(Excerpt from a dataset)
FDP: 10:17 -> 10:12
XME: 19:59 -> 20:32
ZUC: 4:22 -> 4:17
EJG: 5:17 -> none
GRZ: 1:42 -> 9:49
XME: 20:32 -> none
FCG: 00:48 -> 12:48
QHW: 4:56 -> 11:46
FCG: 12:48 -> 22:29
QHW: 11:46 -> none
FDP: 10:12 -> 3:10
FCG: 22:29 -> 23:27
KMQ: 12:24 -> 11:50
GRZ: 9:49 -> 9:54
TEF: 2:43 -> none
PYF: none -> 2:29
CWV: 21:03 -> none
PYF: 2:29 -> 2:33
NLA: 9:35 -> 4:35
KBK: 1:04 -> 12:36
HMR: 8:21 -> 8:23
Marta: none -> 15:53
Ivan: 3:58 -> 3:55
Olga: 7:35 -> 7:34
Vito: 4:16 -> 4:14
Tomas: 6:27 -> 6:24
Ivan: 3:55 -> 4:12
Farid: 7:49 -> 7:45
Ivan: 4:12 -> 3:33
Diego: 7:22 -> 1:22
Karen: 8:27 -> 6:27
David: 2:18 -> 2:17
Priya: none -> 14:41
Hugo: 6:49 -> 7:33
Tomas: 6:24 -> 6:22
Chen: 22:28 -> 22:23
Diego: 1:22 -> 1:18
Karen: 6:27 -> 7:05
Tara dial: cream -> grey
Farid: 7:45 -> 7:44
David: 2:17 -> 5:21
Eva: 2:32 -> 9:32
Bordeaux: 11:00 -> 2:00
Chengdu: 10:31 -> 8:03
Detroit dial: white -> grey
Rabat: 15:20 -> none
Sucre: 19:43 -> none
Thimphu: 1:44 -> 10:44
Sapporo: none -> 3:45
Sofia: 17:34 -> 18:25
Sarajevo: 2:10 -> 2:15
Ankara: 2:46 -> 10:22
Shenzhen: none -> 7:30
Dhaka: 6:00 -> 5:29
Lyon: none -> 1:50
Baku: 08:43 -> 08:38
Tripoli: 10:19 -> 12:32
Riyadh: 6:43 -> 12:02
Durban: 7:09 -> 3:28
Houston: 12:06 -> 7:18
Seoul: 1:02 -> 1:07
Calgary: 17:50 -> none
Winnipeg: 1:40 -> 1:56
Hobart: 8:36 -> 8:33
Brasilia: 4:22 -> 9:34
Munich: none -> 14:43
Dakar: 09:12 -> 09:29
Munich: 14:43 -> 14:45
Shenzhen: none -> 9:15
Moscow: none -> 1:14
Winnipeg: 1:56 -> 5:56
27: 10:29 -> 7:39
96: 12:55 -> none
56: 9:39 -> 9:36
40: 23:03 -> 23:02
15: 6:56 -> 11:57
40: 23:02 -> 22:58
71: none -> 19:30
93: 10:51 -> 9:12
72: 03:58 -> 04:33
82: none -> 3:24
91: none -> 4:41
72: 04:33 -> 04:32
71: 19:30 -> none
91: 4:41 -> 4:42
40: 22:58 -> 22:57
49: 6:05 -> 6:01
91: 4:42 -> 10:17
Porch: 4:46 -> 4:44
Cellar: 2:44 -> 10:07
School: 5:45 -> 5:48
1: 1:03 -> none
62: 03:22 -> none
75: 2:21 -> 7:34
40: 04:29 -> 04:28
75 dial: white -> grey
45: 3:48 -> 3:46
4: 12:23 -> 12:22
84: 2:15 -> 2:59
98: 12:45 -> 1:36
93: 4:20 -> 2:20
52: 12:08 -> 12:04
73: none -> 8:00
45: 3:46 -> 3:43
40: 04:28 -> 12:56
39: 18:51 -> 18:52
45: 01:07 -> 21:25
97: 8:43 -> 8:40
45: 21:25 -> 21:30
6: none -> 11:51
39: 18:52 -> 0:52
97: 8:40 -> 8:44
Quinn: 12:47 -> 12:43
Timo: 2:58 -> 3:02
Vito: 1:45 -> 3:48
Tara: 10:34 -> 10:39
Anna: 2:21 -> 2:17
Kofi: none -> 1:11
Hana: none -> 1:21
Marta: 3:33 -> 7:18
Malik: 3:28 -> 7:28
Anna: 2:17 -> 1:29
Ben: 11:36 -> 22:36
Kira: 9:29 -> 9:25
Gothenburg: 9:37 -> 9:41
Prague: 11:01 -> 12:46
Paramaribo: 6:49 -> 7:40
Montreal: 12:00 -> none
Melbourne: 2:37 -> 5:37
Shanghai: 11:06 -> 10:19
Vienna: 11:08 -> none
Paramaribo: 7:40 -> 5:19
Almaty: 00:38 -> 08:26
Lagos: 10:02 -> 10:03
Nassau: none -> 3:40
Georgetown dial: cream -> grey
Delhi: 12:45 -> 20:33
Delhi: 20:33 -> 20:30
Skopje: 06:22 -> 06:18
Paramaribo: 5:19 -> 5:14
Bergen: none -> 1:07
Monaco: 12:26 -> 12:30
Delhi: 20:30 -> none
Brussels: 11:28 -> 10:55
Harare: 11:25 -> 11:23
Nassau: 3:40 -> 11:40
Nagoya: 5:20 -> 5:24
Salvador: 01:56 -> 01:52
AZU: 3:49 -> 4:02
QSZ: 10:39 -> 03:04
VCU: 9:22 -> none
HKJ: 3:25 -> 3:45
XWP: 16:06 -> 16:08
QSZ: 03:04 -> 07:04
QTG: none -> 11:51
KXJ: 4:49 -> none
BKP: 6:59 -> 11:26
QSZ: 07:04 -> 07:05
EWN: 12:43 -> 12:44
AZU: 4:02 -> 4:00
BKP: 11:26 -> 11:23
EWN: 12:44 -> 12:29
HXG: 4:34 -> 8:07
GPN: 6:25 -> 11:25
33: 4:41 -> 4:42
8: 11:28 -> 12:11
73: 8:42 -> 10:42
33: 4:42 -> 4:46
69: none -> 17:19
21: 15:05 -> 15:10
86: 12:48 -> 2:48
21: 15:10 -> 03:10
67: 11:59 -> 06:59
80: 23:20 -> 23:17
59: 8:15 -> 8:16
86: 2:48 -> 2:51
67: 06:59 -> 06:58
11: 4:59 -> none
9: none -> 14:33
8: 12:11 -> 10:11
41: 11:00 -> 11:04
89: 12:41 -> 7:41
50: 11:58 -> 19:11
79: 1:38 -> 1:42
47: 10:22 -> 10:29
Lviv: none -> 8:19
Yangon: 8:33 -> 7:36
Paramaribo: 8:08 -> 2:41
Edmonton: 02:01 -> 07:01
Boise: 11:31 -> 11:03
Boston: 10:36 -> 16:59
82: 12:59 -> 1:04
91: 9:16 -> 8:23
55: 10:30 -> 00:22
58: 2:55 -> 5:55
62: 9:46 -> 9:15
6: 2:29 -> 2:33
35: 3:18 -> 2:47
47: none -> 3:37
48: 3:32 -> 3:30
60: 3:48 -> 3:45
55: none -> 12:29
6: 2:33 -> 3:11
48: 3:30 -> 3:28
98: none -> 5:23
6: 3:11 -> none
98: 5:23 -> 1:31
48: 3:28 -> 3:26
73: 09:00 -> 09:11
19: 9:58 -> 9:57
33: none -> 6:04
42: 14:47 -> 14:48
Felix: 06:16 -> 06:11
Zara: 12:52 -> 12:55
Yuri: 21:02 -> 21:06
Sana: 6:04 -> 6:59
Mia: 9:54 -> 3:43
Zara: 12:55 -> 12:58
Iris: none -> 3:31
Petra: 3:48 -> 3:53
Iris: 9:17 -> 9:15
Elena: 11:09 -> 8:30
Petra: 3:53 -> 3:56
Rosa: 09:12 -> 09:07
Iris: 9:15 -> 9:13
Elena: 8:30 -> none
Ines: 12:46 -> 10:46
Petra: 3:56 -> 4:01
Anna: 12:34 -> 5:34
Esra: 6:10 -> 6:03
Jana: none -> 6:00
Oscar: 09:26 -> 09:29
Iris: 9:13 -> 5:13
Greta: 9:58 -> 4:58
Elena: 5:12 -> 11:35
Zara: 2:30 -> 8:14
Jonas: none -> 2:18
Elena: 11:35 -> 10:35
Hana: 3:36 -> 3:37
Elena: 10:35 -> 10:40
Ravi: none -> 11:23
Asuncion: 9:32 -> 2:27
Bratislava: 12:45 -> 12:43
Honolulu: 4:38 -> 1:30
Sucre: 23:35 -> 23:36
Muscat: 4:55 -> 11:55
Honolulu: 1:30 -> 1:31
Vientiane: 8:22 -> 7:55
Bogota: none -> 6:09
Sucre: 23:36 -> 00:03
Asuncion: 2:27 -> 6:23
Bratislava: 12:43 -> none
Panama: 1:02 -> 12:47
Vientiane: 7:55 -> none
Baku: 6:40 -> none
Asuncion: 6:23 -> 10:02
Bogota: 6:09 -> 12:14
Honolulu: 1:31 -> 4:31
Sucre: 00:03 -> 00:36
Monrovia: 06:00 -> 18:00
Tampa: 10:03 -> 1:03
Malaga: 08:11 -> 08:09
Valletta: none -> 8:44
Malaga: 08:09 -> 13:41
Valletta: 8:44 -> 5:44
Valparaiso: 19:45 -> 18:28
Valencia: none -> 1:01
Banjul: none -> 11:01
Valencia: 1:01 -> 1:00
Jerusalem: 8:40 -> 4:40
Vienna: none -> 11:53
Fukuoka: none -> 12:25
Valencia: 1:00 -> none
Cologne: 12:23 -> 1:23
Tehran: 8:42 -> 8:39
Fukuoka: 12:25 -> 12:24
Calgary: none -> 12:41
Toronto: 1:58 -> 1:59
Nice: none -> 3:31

## Instruction
Copy the lines above exactly, beginning with the first line and continuing through the line with "GRZ: 9:49 -> 9:54", including both ends.

## Solution for this problem
FDP: 10:17 -> 10:12
XME: 19:59 -> 20:32
ZUC: 4:22 -> 4:17
EJG: 5:17 -> none
GRZ: 1:42 -> 9:49
XME: 20:32 -> none
FCG: 00:48 -> 12:48
QHW: 4:56 -> 11:46
FCG: 12:48 -> 22:29
QHW: 11:46 -> none
FDP: 10:12 -> 3:10
FCG: 22:29 -> 23:27
KMQ: 12:24 -> 11:50
GRZ: 9:49 -> 9:54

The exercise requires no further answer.